## Task input:
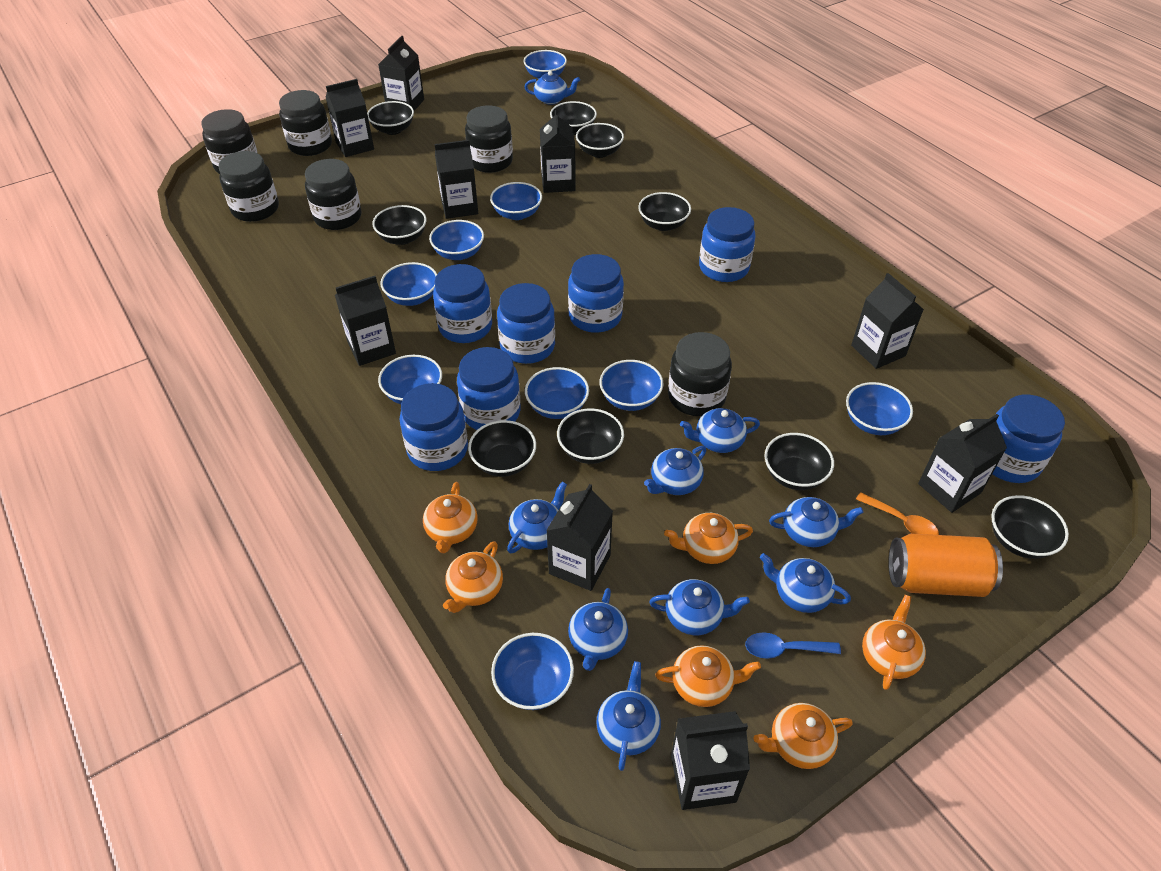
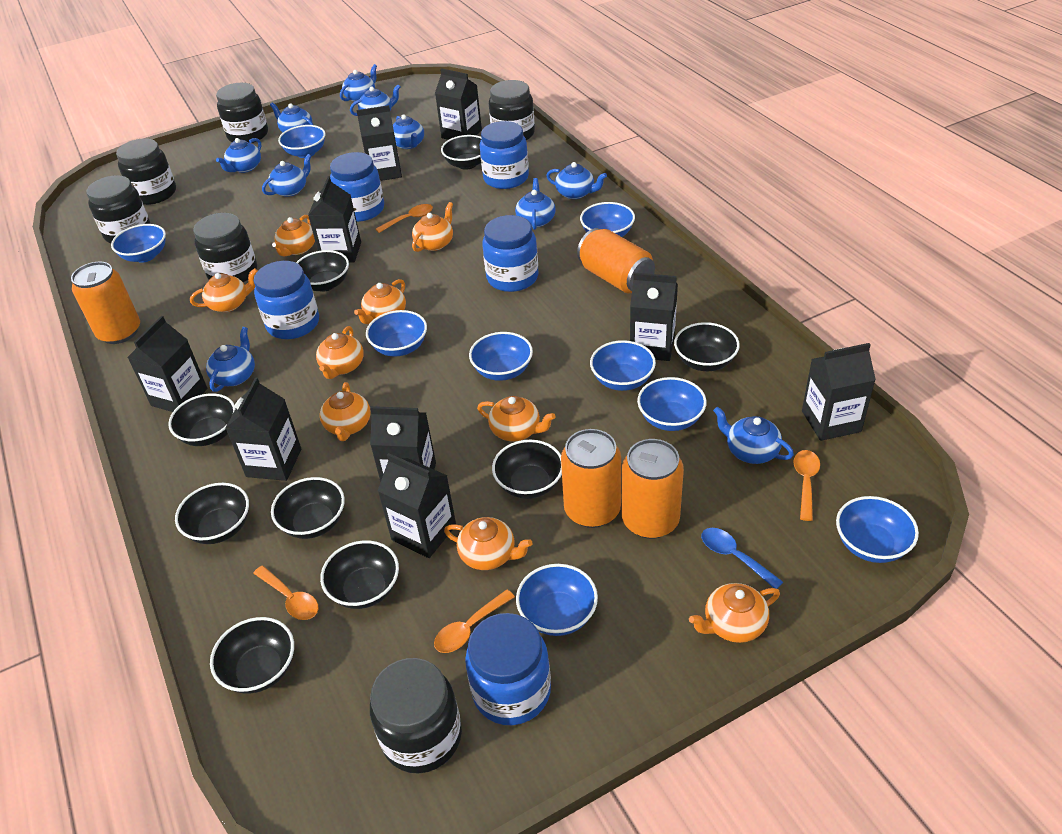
blue jar: 7 -> 5
blue teapot: 9 -> 10
orange can: 1 -> 4
orange spoon: 1 -> 4
orange teapot: 6 -> 9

## Exercise:
Each line above with the word "orange" needs to be copied.

## Finished exercise:
orange can: 1 -> 4
orange spoon: 1 -> 4
orange teapot: 6 -> 9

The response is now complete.